AIM OF THE TASK: Your answer must be an exact transcription of every record below, with the pictures omitted.

Revision comparison data:
==========

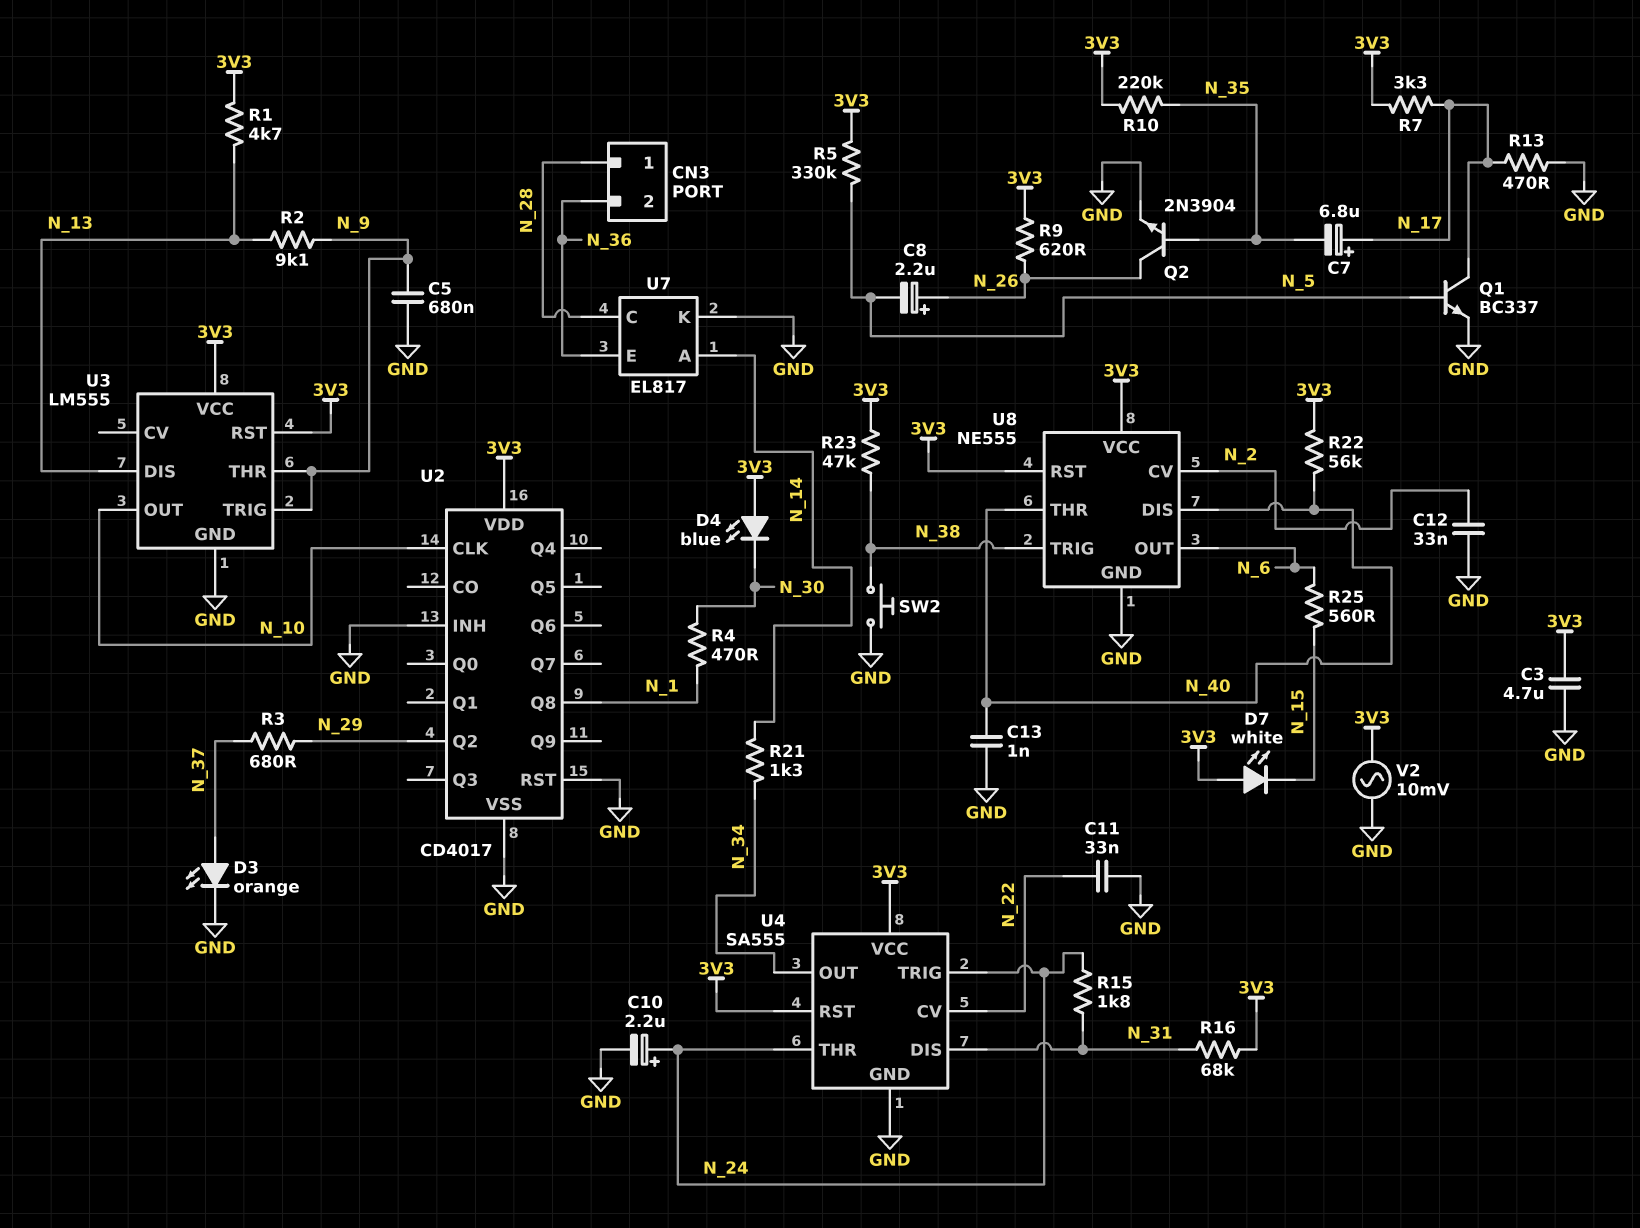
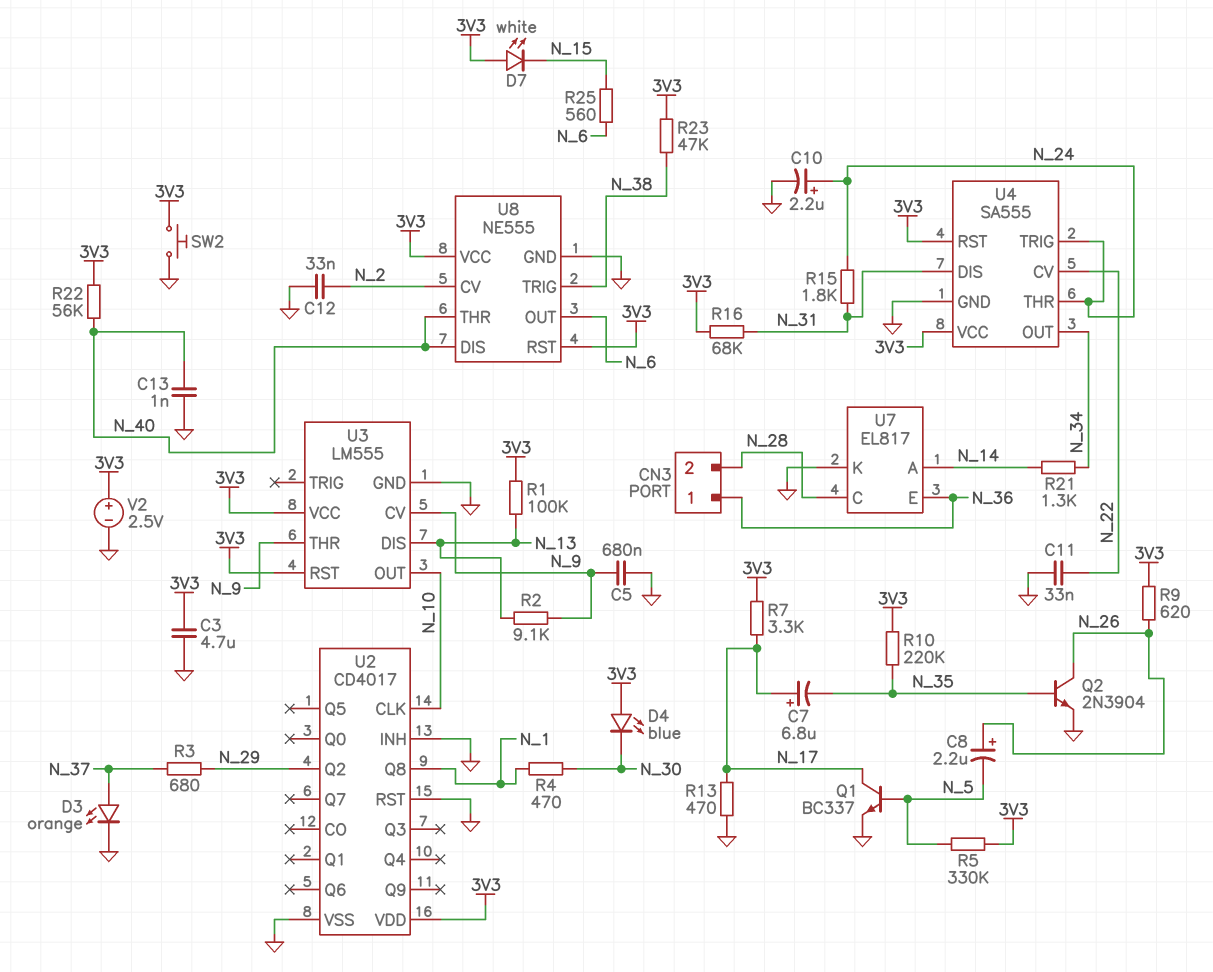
CN3 pin 1: N_28 -> N_36
CN3 pin 2: N_36 -> N_28
R1: 4.7k (3V3, N_13) -> 100k (3V3, N_13)
SW2: button (GND, N_38) -> button (3V3, GND)
U3 pin CV: none -> N_9
U3 pin TRIG: N_9 -> none
V2: AC 10mV (3V3, GND) -> 2.5V (plus 3V3, minus GND)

==========

RESPONSE:
CN3 pin 1: N_28 -> N_36
CN3 pin 2: N_36 -> N_28
R1: 4.7k (3V3, N_13) -> 100k (3V3, N_13)
SW2: button (GND, N_38) -> button (3V3, GND)
U3 pin CV: none -> N_9
U3 pin TRIG: N_9 -> none
V2: AC 10mV (3V3, GND) -> 2.5V (plus 3V3, minus GND)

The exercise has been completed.